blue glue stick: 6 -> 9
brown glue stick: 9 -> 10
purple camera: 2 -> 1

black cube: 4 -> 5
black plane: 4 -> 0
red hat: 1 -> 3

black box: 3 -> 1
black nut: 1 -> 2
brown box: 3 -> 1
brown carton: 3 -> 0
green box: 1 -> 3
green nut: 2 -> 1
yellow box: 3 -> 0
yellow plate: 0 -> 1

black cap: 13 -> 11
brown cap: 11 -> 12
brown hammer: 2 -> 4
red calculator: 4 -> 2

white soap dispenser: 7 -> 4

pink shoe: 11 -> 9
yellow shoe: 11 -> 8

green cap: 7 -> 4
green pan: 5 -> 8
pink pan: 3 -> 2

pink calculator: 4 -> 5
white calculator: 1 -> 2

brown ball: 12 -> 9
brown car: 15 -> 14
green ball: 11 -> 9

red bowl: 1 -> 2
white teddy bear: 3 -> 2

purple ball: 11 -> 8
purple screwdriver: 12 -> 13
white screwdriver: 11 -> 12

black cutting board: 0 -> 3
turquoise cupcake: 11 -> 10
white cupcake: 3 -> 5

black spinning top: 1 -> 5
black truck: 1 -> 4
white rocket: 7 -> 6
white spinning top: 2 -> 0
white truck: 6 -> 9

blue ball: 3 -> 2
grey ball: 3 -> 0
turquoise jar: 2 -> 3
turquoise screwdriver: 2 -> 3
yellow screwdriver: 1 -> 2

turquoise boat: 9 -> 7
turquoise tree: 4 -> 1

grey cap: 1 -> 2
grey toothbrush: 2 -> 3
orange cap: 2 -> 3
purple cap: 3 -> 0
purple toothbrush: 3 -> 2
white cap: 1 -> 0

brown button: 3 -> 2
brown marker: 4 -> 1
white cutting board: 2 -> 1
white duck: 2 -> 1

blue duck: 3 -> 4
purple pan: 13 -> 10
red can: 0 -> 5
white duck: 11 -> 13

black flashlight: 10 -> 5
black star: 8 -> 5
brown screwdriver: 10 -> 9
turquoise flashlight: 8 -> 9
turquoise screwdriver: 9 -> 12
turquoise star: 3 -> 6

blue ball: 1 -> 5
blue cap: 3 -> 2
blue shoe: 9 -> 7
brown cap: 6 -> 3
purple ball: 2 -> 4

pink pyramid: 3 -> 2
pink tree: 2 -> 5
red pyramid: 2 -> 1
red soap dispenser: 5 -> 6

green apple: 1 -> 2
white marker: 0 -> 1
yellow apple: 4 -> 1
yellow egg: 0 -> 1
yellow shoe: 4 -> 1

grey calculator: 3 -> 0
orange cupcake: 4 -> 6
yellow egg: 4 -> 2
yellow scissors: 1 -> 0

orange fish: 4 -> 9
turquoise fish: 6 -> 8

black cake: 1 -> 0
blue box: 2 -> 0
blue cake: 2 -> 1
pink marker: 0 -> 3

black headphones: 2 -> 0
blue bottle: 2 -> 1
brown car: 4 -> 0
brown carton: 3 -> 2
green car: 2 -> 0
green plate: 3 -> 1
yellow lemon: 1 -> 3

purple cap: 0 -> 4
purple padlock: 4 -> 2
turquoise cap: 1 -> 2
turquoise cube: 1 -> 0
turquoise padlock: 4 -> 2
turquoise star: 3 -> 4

-.-.-

Exercise requirements: All lines above from the one containing "black box: 3 -> 1" to the one containing "white duck: 11 -> 13" must be repeated exactly, both lines included, and no others.

Expected answer:
black box: 3 -> 1
black nut: 1 -> 2
brown box: 3 -> 1
brown carton: 3 -> 0
green box: 1 -> 3
green nut: 2 -> 1
yellow box: 3 -> 0
yellow plate: 0 -> 1

black cap: 13 -> 11
brown cap: 11 -> 12
brown hammer: 2 -> 4
red calculator: 4 -> 2

white soap dispenser: 7 -> 4

pink shoe: 11 -> 9
yellow shoe: 11 -> 8

green cap: 7 -> 4
green pan: 5 -> 8
pink pan: 3 -> 2

pink calculator: 4 -> 5
white calculator: 1 -> 2

brown ball: 12 -> 9
brown car: 15 -> 14
green ball: 11 -> 9

red bowl: 1 -> 2
white teddy bear: 3 -> 2

purple ball: 11 -> 8
purple screwdriver: 12 -> 13
white screwdriver: 11 -> 12

black cutting board: 0 -> 3
turquoise cupcake: 11 -> 10
white cupcake: 3 -> 5

black spinning top: 1 -> 5
black truck: 1 -> 4
white rocket: 7 -> 6
white spinning top: 2 -> 0
white truck: 6 -> 9

blue ball: 3 -> 2
grey ball: 3 -> 0
turquoise jar: 2 -> 3
turquoise screwdriver: 2 -> 3
yellow screwdriver: 1 -> 2

turquoise boat: 9 -> 7
turquoise tree: 4 -> 1

grey cap: 1 -> 2
grey toothbrush: 2 -> 3
orange cap: 2 -> 3
purple cap: 3 -> 0
purple toothbrush: 3 -> 2
white cap: 1 -> 0

brown button: 3 -> 2
brown marker: 4 -> 1
white cutting board: 2 -> 1
white duck: 2 -> 1

blue duck: 3 -> 4
purple pan: 13 -> 10
red can: 0 -> 5
white duck: 11 -> 13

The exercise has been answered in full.